***** DATASET EXTRACT *****

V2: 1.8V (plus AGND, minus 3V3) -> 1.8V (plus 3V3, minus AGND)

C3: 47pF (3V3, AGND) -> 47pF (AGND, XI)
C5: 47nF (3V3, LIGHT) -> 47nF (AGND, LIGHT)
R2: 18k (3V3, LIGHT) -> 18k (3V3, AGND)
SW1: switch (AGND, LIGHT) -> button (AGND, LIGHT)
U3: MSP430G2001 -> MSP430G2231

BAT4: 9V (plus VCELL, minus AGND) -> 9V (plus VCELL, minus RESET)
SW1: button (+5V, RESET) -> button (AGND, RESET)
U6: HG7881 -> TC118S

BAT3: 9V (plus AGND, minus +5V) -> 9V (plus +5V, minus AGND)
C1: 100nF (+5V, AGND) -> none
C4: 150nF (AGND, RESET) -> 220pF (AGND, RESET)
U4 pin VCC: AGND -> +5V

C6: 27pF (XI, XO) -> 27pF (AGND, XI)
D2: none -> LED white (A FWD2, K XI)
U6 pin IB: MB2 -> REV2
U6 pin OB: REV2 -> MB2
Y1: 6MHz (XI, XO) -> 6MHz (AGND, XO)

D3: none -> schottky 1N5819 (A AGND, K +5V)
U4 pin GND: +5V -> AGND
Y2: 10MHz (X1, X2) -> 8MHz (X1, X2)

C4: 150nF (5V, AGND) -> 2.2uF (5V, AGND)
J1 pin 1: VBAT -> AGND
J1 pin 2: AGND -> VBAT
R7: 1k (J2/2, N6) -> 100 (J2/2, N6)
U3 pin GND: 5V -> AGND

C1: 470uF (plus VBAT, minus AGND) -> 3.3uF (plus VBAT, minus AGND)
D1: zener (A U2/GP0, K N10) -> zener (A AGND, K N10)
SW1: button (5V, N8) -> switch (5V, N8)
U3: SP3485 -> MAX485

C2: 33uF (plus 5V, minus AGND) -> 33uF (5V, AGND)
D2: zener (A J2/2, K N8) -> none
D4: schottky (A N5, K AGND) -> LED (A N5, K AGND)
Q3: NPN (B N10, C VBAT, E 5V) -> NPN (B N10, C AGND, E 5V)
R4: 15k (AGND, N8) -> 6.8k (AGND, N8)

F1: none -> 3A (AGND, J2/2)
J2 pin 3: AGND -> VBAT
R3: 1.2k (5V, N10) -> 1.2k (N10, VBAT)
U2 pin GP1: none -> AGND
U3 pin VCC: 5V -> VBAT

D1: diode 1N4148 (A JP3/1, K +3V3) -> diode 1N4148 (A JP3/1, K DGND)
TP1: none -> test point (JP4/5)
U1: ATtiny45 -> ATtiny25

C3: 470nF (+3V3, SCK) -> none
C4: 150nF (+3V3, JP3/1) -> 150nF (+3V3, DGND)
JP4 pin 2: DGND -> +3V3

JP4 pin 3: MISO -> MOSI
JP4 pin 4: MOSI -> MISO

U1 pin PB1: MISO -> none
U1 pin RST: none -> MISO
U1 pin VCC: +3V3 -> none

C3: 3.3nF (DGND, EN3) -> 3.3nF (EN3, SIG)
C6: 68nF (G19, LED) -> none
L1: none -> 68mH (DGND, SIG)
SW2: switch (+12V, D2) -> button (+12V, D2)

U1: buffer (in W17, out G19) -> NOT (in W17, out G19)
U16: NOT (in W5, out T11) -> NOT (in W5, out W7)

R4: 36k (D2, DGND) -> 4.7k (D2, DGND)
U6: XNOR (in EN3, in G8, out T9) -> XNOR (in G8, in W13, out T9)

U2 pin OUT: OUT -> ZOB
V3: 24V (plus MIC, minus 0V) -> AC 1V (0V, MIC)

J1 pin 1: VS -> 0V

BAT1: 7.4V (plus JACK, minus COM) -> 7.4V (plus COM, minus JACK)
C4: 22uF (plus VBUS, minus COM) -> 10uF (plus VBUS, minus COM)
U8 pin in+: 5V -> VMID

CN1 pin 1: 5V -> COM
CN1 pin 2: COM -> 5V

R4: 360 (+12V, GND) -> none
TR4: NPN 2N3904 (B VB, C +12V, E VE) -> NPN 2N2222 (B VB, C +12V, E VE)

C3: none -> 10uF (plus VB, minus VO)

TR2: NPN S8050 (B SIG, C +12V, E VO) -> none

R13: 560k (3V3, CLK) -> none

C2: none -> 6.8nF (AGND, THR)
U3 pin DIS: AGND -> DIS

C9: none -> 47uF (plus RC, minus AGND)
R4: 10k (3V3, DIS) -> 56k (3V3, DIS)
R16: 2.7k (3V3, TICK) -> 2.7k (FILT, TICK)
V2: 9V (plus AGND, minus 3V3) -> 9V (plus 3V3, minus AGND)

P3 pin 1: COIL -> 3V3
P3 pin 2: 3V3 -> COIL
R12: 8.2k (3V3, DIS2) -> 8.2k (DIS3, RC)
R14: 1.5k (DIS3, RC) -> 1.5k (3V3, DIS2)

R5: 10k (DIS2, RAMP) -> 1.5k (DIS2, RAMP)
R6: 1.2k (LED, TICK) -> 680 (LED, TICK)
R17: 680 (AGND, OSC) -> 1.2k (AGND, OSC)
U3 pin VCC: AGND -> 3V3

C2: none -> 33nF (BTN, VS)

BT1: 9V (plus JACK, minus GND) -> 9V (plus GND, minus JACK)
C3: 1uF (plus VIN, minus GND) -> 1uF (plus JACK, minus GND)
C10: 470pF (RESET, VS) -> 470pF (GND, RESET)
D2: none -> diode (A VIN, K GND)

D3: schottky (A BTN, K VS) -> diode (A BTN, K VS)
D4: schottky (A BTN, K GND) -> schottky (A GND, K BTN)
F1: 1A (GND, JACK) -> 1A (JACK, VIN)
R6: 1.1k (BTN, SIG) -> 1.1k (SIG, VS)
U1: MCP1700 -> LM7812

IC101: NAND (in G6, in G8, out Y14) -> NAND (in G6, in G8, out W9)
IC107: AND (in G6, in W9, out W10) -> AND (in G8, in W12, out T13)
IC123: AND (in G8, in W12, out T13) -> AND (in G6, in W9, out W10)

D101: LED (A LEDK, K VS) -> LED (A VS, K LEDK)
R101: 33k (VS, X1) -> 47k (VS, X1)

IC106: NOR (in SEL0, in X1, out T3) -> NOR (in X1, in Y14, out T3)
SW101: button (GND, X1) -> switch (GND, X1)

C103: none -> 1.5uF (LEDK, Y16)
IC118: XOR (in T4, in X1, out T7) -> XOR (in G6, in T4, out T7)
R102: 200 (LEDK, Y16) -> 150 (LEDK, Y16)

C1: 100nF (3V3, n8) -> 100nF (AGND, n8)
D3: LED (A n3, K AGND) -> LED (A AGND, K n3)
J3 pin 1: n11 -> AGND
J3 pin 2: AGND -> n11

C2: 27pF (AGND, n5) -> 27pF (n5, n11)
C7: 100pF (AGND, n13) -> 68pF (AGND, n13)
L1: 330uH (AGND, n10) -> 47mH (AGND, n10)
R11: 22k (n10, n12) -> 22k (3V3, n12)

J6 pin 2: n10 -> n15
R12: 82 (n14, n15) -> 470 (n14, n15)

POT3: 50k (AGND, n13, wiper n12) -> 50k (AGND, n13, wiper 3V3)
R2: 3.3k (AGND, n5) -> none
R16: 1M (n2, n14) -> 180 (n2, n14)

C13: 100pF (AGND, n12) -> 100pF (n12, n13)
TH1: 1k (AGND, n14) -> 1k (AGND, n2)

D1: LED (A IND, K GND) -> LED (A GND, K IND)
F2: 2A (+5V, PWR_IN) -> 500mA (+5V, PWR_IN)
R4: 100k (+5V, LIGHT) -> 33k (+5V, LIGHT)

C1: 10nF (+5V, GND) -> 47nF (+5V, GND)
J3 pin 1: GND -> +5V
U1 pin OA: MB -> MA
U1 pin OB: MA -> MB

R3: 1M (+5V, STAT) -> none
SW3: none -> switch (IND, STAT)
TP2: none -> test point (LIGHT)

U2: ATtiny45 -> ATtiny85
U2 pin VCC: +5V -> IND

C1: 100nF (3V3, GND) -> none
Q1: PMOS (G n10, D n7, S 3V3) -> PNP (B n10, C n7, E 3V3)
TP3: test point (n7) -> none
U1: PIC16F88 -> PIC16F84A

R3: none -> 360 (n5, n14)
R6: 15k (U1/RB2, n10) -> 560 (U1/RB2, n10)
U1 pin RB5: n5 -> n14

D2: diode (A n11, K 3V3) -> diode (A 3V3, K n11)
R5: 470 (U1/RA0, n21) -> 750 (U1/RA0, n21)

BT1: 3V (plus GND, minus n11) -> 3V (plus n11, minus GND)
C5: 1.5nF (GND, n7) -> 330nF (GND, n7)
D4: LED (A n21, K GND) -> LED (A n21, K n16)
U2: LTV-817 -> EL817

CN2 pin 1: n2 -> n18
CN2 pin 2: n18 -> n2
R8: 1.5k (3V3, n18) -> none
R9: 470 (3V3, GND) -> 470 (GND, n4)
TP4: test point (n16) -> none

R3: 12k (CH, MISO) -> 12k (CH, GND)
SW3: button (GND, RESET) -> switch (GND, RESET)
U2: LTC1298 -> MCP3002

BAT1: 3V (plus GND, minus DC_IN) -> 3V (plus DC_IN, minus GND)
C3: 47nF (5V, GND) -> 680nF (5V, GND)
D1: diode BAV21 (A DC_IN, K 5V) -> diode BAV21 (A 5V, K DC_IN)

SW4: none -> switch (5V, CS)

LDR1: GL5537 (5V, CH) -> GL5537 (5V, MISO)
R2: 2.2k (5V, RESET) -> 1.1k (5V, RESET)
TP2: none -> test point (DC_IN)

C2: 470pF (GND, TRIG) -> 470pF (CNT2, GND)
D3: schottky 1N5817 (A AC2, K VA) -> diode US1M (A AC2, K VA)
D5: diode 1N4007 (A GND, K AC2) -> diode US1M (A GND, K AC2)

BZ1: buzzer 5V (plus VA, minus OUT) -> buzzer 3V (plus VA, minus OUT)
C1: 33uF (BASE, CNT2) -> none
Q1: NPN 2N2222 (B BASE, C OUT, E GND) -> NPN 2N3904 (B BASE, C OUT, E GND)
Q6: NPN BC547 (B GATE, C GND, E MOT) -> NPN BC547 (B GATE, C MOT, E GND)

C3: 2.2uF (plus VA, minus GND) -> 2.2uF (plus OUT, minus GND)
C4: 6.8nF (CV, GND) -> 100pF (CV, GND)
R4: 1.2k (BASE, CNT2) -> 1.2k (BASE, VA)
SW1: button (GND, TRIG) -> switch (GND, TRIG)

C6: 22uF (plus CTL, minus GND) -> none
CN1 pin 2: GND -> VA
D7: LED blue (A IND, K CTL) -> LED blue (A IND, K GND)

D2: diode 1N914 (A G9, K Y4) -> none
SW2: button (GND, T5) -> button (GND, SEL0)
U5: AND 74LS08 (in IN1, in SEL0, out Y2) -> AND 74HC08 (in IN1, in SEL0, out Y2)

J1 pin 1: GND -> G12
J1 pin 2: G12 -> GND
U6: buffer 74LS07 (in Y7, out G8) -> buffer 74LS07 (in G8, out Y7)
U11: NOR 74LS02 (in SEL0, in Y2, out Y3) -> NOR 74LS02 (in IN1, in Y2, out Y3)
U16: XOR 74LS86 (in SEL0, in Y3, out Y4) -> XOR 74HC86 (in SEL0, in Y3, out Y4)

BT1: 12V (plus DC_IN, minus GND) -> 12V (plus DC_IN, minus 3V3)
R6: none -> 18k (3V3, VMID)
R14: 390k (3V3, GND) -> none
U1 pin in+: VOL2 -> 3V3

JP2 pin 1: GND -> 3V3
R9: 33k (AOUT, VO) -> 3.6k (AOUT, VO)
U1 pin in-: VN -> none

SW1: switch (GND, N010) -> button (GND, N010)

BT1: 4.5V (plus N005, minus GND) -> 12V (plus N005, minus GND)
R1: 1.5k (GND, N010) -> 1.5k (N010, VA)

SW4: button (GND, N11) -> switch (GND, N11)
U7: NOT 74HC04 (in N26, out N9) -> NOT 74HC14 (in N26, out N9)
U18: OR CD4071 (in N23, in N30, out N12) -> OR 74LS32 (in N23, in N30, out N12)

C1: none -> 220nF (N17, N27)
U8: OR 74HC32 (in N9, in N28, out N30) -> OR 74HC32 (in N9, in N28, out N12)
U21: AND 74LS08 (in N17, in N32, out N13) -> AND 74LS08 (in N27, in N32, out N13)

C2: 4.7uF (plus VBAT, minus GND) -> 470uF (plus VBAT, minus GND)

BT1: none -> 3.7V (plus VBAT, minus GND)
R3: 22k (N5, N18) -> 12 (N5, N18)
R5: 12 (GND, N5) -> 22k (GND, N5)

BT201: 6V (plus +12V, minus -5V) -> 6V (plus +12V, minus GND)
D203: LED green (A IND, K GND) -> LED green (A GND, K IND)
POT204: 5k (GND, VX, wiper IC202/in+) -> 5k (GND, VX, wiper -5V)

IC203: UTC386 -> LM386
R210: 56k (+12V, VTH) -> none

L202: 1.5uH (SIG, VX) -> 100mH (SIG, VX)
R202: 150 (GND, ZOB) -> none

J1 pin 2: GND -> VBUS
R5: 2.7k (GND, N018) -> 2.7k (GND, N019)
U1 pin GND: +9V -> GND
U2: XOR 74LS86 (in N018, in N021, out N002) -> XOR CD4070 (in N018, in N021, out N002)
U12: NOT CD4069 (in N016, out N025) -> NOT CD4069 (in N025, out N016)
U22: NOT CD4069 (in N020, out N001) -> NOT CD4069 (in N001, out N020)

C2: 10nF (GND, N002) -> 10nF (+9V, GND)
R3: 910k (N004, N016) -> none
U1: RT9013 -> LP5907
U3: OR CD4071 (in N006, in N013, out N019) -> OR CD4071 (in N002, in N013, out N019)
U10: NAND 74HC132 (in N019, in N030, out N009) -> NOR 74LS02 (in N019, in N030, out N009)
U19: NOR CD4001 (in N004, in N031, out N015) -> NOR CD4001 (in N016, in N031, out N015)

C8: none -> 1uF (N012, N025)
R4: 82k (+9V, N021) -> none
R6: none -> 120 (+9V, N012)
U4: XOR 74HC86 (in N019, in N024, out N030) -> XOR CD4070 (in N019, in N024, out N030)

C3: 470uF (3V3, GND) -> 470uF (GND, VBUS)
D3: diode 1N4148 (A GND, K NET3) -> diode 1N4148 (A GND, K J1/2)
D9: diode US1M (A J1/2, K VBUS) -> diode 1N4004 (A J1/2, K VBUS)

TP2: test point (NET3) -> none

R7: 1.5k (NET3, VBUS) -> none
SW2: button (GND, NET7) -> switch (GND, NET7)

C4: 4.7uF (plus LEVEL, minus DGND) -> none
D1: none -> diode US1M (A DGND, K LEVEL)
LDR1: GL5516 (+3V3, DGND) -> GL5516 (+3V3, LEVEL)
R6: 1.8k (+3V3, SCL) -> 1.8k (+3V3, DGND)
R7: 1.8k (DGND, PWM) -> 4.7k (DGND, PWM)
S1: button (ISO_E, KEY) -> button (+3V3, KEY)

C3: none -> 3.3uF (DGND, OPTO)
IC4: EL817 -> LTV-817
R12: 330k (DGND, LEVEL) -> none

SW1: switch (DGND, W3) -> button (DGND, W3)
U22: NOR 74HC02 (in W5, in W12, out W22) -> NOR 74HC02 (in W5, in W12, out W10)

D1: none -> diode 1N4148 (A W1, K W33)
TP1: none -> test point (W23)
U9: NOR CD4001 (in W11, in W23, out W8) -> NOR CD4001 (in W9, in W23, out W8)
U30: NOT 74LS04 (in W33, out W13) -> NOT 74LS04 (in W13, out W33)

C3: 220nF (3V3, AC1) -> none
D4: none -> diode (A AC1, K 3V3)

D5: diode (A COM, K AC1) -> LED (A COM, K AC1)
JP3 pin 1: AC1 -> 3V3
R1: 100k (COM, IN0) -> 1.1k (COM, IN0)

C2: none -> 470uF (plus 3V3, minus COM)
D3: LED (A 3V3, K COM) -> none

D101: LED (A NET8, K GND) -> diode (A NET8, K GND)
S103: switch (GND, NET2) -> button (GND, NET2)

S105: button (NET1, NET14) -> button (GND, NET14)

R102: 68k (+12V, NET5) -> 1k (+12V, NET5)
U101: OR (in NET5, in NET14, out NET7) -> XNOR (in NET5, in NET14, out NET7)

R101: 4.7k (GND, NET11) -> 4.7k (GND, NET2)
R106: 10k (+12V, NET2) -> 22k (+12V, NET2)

*****

WHAT IS EXPECTED:
From the data above, output exactly the lines between the one containing "U1: RT9013 -> LP5907" and the one containing "R6: none -> 120 (+9V, N012)", counting both of them.

RESPONSE TO THE EXERCISE:
U1: RT9013 -> LP5907
U3: OR CD4071 (in N006, in N013, out N019) -> OR CD4071 (in N002, in N013, out N019)
U10: NAND 74HC132 (in N019, in N030, out N009) -> NOR 74LS02 (in N019, in N030, out N009)
U19: NOR CD4001 (in N004, in N031, out N015) -> NOR CD4001 (in N016, in N031, out N015)

C8: none -> 1uF (N012, N025)
R4: 82k (+9V, N021) -> none
R6: none -> 120 (+9V, N012)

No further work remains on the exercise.